------ Data

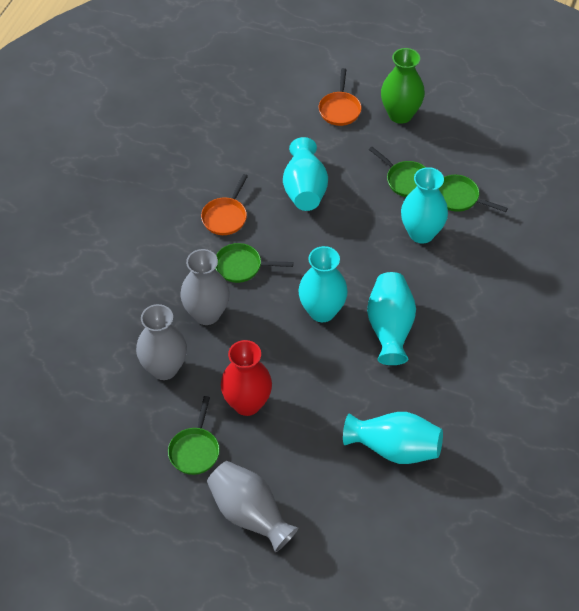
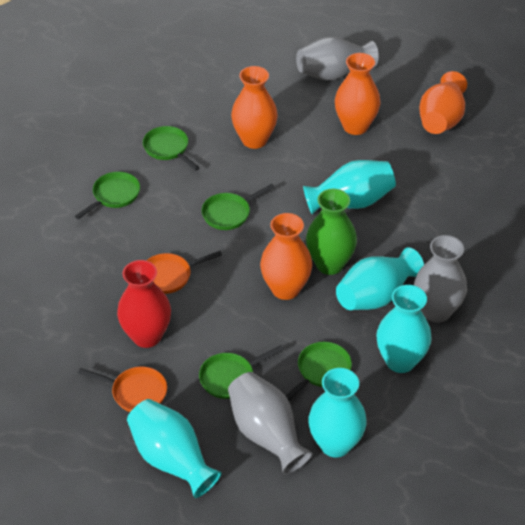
green pan: 4 -> 5
orange vase: 0 -> 4

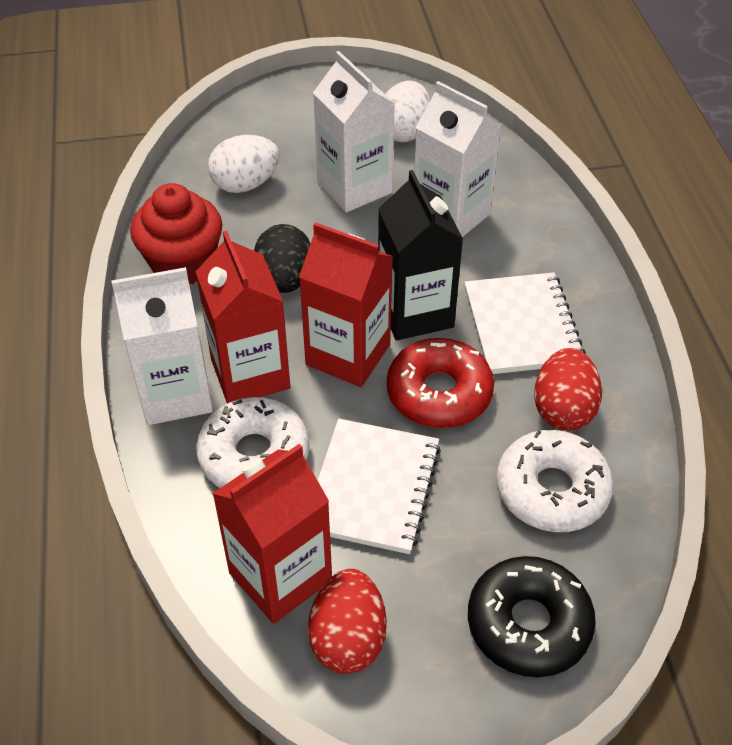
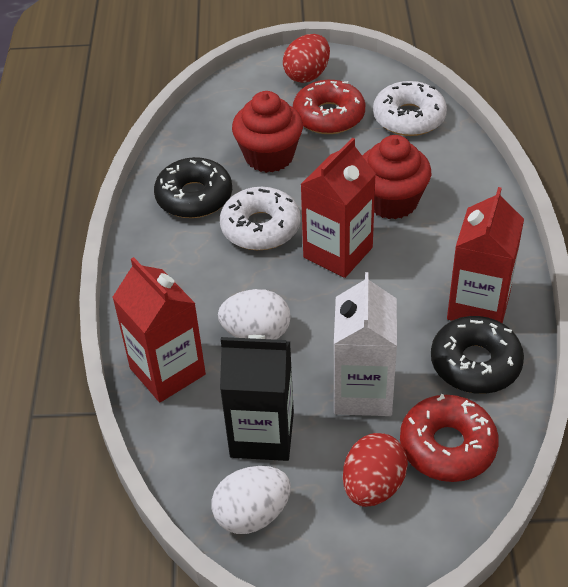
black donut: 1 -> 2
black egg: 1 -> 0
red cupcake: 1 -> 2
red donut: 1 -> 2
white carton: 3 -> 1
white notebook: 2 -> 0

------------

◆ **Required action**
From the line holding "black donut: 1 -> 2" to the final line of the data, output each line exactly and nothing more.

◆ **Task answer**
black donut: 1 -> 2
black egg: 1 -> 0
red cupcake: 1 -> 2
red donut: 1 -> 2
white carton: 3 -> 1
white notebook: 2 -> 0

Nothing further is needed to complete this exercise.